PROBLEM STATEMENT: Please restate every record below word for word and skip the pictures.

AVAILABLE RECORDS:
%%

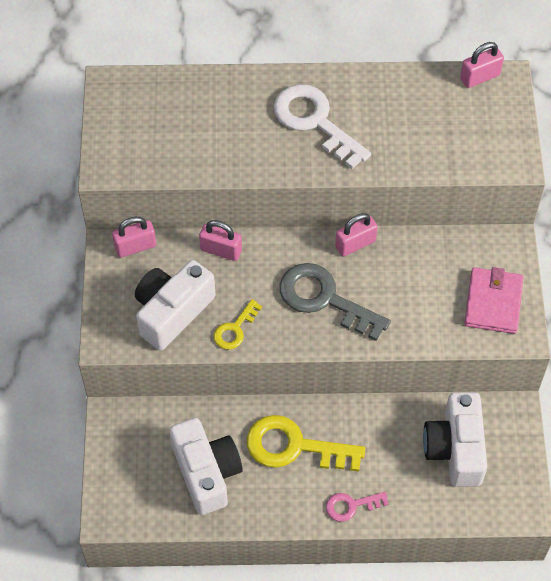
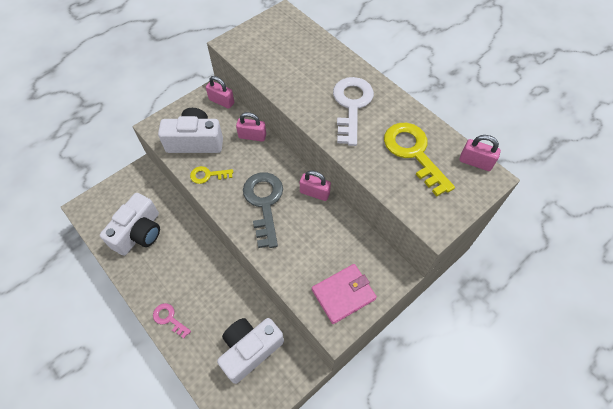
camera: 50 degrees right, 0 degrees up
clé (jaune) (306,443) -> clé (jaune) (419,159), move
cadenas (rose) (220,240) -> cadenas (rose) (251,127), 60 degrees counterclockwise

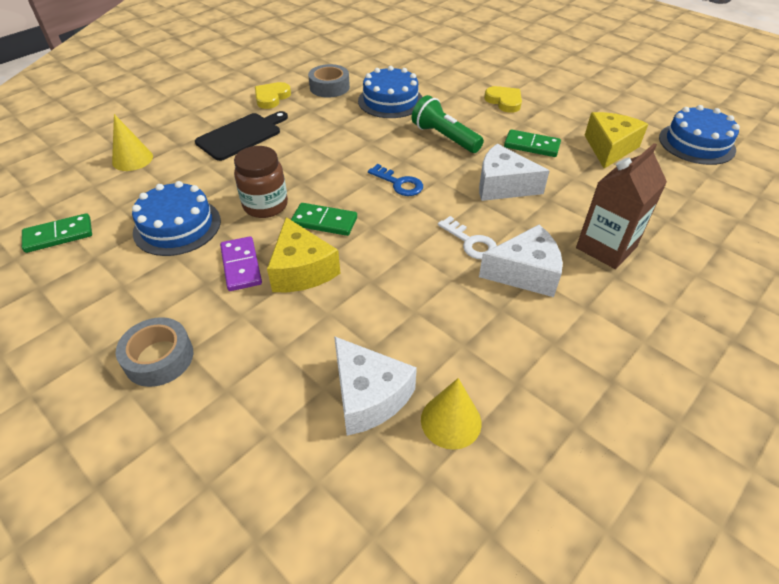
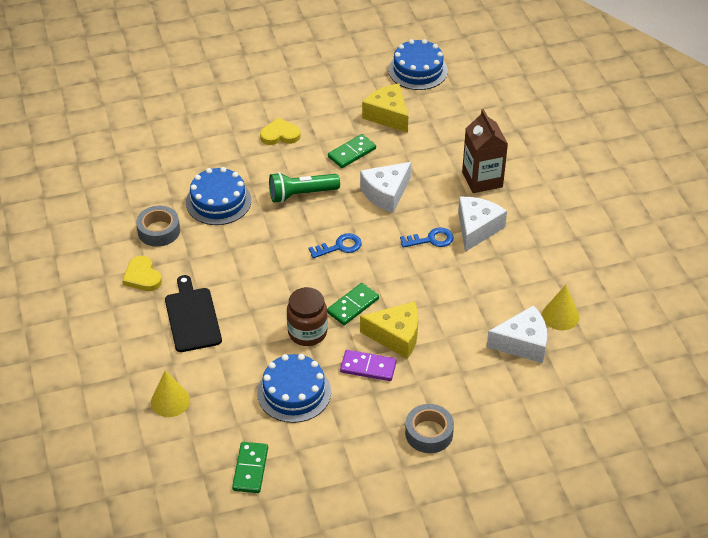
camera: 60 degrees left, 0 degrees up
clé (blanc) (467,237) -> clé (bleu) (427,237)

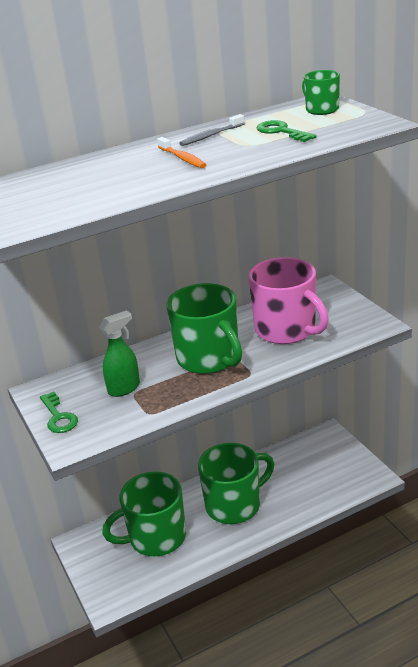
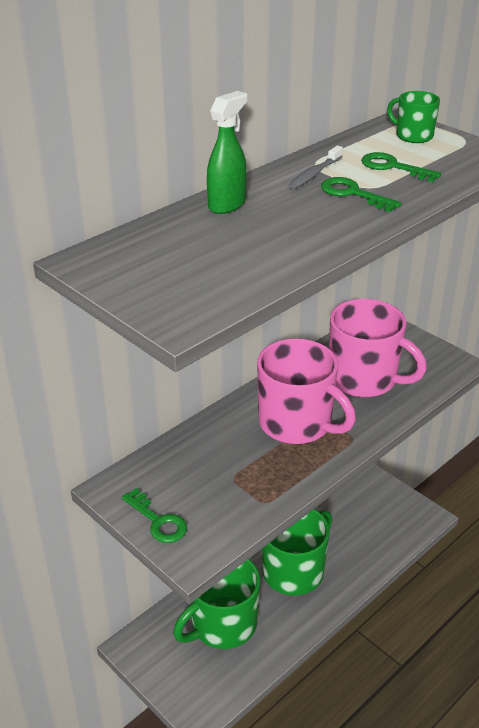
camera: 20 degrees left, 5 degrees up
brosse à dents (orange) (181,152) -> none
none -> clé (vert) (361,194)
vaporisateur (vert) (119,353) -> vaporisateur (vert) (227,152), move
tasse (vert) (204,328) -> tasse (rose) (306,391)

%%

TASK OUTPUT:
camera: 50 degrees right, 0 degrees up
clé (jaune) (306,443) -> clé (jaune) (419,159), move
cadenas (rose) (220,240) -> cadenas (rose) (251,127), 60 degrees counterclockwise

camera: 60 degrees left, 0 degrees up
clé (blanc) (467,237) -> clé (bleu) (427,237)

camera: 20 degrees left, 5 degrees up
brosse à dents (orange) (181,152) -> none
none -> clé (vert) (361,194)
vaporisateur (vert) (119,353) -> vaporisateur (vert) (227,152), move
tasse (vert) (204,328) -> tasse (rose) (306,391)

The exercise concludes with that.